--- START ---

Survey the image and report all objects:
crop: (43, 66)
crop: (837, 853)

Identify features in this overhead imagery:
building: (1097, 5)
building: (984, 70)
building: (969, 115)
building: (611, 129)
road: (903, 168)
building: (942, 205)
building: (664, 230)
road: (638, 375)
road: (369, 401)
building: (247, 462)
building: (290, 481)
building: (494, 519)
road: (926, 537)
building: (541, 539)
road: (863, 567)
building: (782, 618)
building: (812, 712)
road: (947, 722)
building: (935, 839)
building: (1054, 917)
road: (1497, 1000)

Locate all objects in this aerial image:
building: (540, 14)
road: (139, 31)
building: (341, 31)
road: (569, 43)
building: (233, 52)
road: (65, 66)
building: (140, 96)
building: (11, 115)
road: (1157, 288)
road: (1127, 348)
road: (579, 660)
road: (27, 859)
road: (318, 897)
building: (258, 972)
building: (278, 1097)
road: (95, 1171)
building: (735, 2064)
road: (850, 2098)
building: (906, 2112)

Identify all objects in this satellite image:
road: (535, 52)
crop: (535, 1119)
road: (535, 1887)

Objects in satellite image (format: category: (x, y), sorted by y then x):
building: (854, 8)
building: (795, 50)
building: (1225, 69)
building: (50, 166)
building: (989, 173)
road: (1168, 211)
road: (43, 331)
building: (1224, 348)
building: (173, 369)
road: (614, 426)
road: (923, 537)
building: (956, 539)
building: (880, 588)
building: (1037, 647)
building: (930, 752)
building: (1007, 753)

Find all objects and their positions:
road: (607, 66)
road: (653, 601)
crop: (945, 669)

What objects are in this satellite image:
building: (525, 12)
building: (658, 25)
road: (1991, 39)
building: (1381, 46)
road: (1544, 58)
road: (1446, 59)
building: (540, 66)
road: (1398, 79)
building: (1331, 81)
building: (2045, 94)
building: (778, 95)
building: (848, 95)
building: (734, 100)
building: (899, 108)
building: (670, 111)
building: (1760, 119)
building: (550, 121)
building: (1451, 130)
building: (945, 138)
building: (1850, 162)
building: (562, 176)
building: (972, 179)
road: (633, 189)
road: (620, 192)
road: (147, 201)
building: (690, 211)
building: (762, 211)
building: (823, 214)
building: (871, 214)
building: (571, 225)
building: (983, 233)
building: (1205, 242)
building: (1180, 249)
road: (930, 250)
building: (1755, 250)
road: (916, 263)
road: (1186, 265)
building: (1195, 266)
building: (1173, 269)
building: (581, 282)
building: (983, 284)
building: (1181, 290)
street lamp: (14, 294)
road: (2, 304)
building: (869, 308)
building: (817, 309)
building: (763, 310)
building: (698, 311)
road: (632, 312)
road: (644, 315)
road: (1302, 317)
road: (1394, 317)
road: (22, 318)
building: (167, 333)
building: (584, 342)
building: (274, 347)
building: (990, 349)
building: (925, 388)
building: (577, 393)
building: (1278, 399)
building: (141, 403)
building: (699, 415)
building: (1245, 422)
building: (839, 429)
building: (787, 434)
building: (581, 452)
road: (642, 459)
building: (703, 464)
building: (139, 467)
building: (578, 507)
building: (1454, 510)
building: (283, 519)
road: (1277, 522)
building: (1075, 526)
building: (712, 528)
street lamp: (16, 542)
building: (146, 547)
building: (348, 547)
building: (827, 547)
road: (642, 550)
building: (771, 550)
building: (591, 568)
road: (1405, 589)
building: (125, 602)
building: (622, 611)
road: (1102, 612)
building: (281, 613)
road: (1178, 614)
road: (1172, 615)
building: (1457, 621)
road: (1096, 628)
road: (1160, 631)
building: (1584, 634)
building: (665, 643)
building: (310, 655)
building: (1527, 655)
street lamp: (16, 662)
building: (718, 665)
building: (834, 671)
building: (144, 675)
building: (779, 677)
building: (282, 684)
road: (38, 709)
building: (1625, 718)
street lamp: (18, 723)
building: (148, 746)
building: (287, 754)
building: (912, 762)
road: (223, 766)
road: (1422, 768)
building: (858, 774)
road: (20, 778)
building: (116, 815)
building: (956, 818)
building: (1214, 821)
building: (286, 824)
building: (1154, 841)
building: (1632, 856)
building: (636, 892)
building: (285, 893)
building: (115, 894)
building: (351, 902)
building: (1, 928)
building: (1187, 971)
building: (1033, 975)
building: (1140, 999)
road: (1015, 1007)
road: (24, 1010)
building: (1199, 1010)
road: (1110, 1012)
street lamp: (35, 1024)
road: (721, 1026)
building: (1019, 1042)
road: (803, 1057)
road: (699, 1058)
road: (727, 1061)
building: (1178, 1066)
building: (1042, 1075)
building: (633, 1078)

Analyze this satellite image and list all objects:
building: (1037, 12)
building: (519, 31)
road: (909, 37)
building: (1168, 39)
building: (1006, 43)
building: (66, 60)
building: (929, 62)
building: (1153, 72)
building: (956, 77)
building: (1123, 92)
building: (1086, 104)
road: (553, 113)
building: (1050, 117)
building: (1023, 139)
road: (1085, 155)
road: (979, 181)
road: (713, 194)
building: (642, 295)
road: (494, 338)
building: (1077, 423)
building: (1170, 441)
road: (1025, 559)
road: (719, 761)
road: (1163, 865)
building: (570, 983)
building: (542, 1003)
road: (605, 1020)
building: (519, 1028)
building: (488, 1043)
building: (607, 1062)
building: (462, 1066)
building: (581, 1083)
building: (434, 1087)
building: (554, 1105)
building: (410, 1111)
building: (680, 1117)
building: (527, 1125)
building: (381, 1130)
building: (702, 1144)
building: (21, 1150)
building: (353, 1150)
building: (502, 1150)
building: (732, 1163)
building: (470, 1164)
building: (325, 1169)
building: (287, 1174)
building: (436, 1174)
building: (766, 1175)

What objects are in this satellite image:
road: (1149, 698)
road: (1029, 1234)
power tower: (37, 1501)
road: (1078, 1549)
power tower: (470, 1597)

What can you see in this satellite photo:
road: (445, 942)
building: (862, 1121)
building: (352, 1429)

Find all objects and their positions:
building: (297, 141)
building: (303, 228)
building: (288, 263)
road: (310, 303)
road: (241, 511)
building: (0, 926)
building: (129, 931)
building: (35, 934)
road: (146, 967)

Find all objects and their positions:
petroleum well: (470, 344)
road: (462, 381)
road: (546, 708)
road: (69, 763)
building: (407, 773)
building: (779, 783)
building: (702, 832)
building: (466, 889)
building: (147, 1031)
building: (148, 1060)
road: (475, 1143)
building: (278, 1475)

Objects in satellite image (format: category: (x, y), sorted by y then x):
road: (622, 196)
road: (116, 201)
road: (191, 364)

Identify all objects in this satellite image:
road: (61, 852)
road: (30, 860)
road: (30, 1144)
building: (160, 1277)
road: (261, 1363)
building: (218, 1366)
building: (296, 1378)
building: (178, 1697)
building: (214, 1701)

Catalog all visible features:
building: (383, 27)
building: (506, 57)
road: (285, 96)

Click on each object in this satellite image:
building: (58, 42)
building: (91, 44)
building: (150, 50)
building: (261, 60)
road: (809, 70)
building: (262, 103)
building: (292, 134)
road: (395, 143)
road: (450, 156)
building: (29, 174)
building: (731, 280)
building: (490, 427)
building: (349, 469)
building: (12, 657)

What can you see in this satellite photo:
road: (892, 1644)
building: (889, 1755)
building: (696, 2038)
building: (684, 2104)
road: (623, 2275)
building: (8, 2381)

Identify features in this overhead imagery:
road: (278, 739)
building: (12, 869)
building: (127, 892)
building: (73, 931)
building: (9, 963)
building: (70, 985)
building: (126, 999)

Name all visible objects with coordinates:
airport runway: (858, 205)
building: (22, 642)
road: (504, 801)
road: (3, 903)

--- END ---

Transcribe the material in full, exactly as it is given.

Survey the image and report all objects:
crop: (43, 66)
crop: (837, 853)

Identify features in this overhead imagery:
building: (1097, 5)
building: (984, 70)
building: (969, 115)
building: (611, 129)
road: (903, 168)
building: (942, 205)
building: (664, 230)
road: (638, 375)
road: (369, 401)
building: (247, 462)
building: (290, 481)
building: (494, 519)
road: (926, 537)
building: (541, 539)
road: (863, 567)
building: (782, 618)
building: (812, 712)
road: (947, 722)
building: (935, 839)
building: (1054, 917)
road: (1497, 1000)

Locate all objects in this aerial image:
building: (540, 14)
road: (139, 31)
building: (341, 31)
road: (569, 43)
building: (233, 52)
road: (65, 66)
building: (140, 96)
building: (11, 115)
road: (1157, 288)
road: (1127, 348)
road: (579, 660)
road: (27, 859)
road: (318, 897)
building: (258, 972)
building: (278, 1097)
road: (95, 1171)
building: (735, 2064)
road: (850, 2098)
building: (906, 2112)

Identify all objects in this satellite image:
road: (535, 52)
crop: (535, 1119)
road: (535, 1887)

Objects in satellite image (format: category: (x, y), sorted by y then x):
building: (854, 8)
building: (795, 50)
building: (1225, 69)
building: (50, 166)
building: (989, 173)
road: (1168, 211)
road: (43, 331)
building: (1224, 348)
building: (173, 369)
road: (614, 426)
road: (923, 537)
building: (956, 539)
building: (880, 588)
building: (1037, 647)
building: (930, 752)
building: (1007, 753)

Find all objects and their positions:
road: (607, 66)
road: (653, 601)
crop: (945, 669)

What objects are in this satellite image:
building: (525, 12)
building: (658, 25)
road: (1991, 39)
building: (1381, 46)
road: (1544, 58)
road: (1446, 59)
building: (540, 66)
road: (1398, 79)
building: (1331, 81)
building: (2045, 94)
building: (778, 95)
building: (848, 95)
building: (734, 100)
building: (899, 108)
building: (670, 111)
building: (1760, 119)
building: (550, 121)
building: (1451, 130)
building: (945, 138)
building: (1850, 162)
building: (562, 176)
building: (972, 179)
road: (633, 189)
road: (620, 192)
road: (147, 201)
building: (690, 211)
building: (762, 211)
building: (823, 214)
building: (871, 214)
building: (571, 225)
building: (983, 233)
building: (1205, 242)
building: (1180, 249)
road: (930, 250)
building: (1755, 250)
road: (916, 263)
road: (1186, 265)
building: (1195, 266)
building: (1173, 269)
building: (581, 282)
building: (983, 284)
building: (1181, 290)
street lamp: (14, 294)
road: (2, 304)
building: (869, 308)
building: (817, 309)
building: (763, 310)
building: (698, 311)
road: (632, 312)
road: (644, 315)
road: (1302, 317)
road: (1394, 317)
road: (22, 318)
building: (167, 333)
building: (584, 342)
building: (274, 347)
building: (990, 349)
building: (925, 388)
building: (577, 393)
building: (1278, 399)
building: (141, 403)
building: (699, 415)
building: (1245, 422)
building: (839, 429)
building: (787, 434)
building: (581, 452)
road: (642, 459)
building: (703, 464)
building: (139, 467)
building: (578, 507)
building: (1454, 510)
building: (283, 519)
road: (1277, 522)
building: (1075, 526)
building: (712, 528)
street lamp: (16, 542)
building: (146, 547)
building: (348, 547)
building: (827, 547)
road: (642, 550)
building: (771, 550)
building: (591, 568)
road: (1405, 589)
building: (125, 602)
building: (622, 611)
road: (1102, 612)
building: (281, 613)
road: (1178, 614)
road: (1172, 615)
building: (1457, 621)
road: (1096, 628)
road: (1160, 631)
building: (1584, 634)
building: (665, 643)
building: (310, 655)
building: (1527, 655)
street lamp: (16, 662)
building: (718, 665)
building: (834, 671)
building: (144, 675)
building: (779, 677)
building: (282, 684)
road: (38, 709)
building: (1625, 718)
street lamp: (18, 723)
building: (148, 746)
building: (287, 754)
building: (912, 762)
road: (223, 766)
road: (1422, 768)
building: (858, 774)
road: (20, 778)
building: (116, 815)
building: (956, 818)
building: (1214, 821)
building: (286, 824)
building: (1154, 841)
building: (1632, 856)
building: (636, 892)
building: (285, 893)
building: (115, 894)
building: (351, 902)
building: (1, 928)
building: (1187, 971)
building: (1033, 975)
building: (1140, 999)
road: (1015, 1007)
road: (24, 1010)
building: (1199, 1010)
road: (1110, 1012)
street lamp: (35, 1024)
road: (721, 1026)
building: (1019, 1042)
road: (803, 1057)
road: (699, 1058)
road: (727, 1061)
building: (1178, 1066)
building: (1042, 1075)
building: (633, 1078)

Analyze this satellite image and list all objects:
building: (1037, 12)
building: (519, 31)
road: (909, 37)
building: (1168, 39)
building: (1006, 43)
building: (66, 60)
building: (929, 62)
building: (1153, 72)
building: (956, 77)
building: (1123, 92)
building: (1086, 104)
road: (553, 113)
building: (1050, 117)
building: (1023, 139)
road: (1085, 155)
road: (979, 181)
road: (713, 194)
building: (642, 295)
road: (494, 338)
building: (1077, 423)
building: (1170, 441)
road: (1025, 559)
road: (719, 761)
road: (1163, 865)
building: (570, 983)
building: (542, 1003)
road: (605, 1020)
building: (519, 1028)
building: (488, 1043)
building: (607, 1062)
building: (462, 1066)
building: (581, 1083)
building: (434, 1087)
building: (554, 1105)
building: (410, 1111)
building: (680, 1117)
building: (527, 1125)
building: (381, 1130)
building: (702, 1144)
building: (21, 1150)
building: (353, 1150)
building: (502, 1150)
building: (732, 1163)
building: (470, 1164)
building: (325, 1169)
building: (287, 1174)
building: (436, 1174)
building: (766, 1175)

What objects are in this satellite image:
road: (1149, 698)
road: (1029, 1234)
power tower: (37, 1501)
road: (1078, 1549)
power tower: (470, 1597)

What can you see in this satellite photo:
road: (445, 942)
building: (862, 1121)
building: (352, 1429)

Find all objects and their positions:
building: (297, 141)
building: (303, 228)
building: (288, 263)
road: (310, 303)
road: (241, 511)
building: (0, 926)
building: (129, 931)
building: (35, 934)
road: (146, 967)

Find all objects and their positions:
petroleum well: (470, 344)
road: (462, 381)
road: (546, 708)
road: (69, 763)
building: (407, 773)
building: (779, 783)
building: (702, 832)
building: (466, 889)
building: (147, 1031)
building: (148, 1060)
road: (475, 1143)
building: (278, 1475)

Objects in satellite image (format: category: (x, y), sorted by y then x):
road: (622, 196)
road: (116, 201)
road: (191, 364)

Identify all objects in this satellite image:
road: (61, 852)
road: (30, 860)
road: (30, 1144)
building: (160, 1277)
road: (261, 1363)
building: (218, 1366)
building: (296, 1378)
building: (178, 1697)
building: (214, 1701)

Catalog all visible features:
building: (383, 27)
building: (506, 57)
road: (285, 96)

Click on each object in this satellite image:
building: (58, 42)
building: (91, 44)
building: (150, 50)
building: (261, 60)
road: (809, 70)
building: (262, 103)
building: (292, 134)
road: (395, 143)
road: (450, 156)
building: (29, 174)
building: (731, 280)
building: (490, 427)
building: (349, 469)
building: (12, 657)

What can you see in this satellite photo:
road: (892, 1644)
building: (889, 1755)
building: (696, 2038)
building: (684, 2104)
road: (623, 2275)
building: (8, 2381)

Identify features in this overhead imagery:
road: (278, 739)
building: (12, 869)
building: (127, 892)
building: (73, 931)
building: (9, 963)
building: (70, 985)
building: (126, 999)

Name all visible objects with coordinates:
airport runway: (858, 205)
building: (22, 642)
road: (504, 801)
road: (3, 903)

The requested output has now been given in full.